==== Supplied information ====

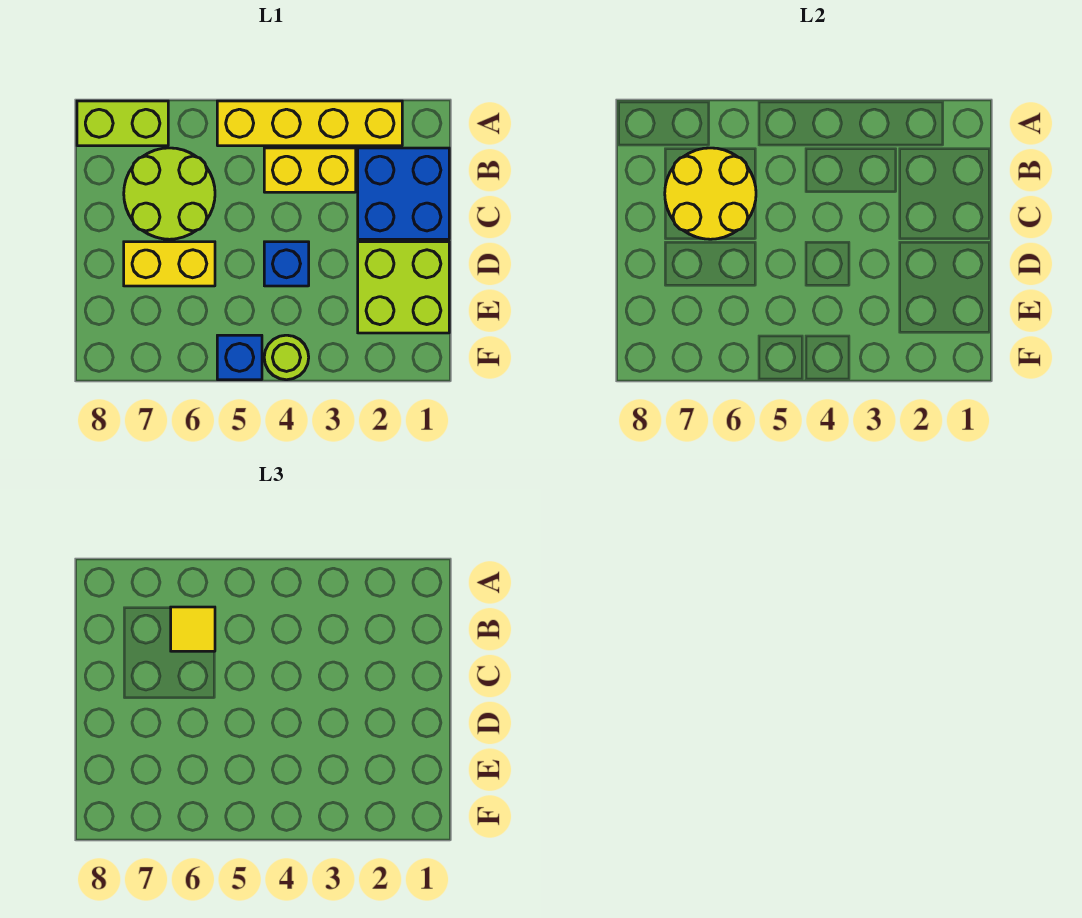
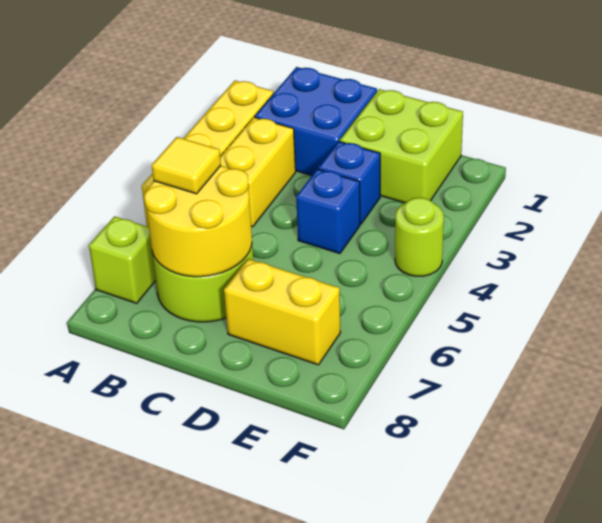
lime brick A7:A8 level 1 -> lime brick A7 level 1
yellow brick D6:D7 level 1 -> yellow brick D7:E7 level 1
blue brick F5 level 1 -> blue brick D3 level 1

====

— What is being asked —
Write out the listing word for word, omitting the pictures it holds.

— Answer to this problem —
lime brick A7:A8 level 1 -> lime brick A7 level 1
yellow brick D6:D7 level 1 -> yellow brick D7:E7 level 1
blue brick F5 level 1 -> blue brick D3 level 1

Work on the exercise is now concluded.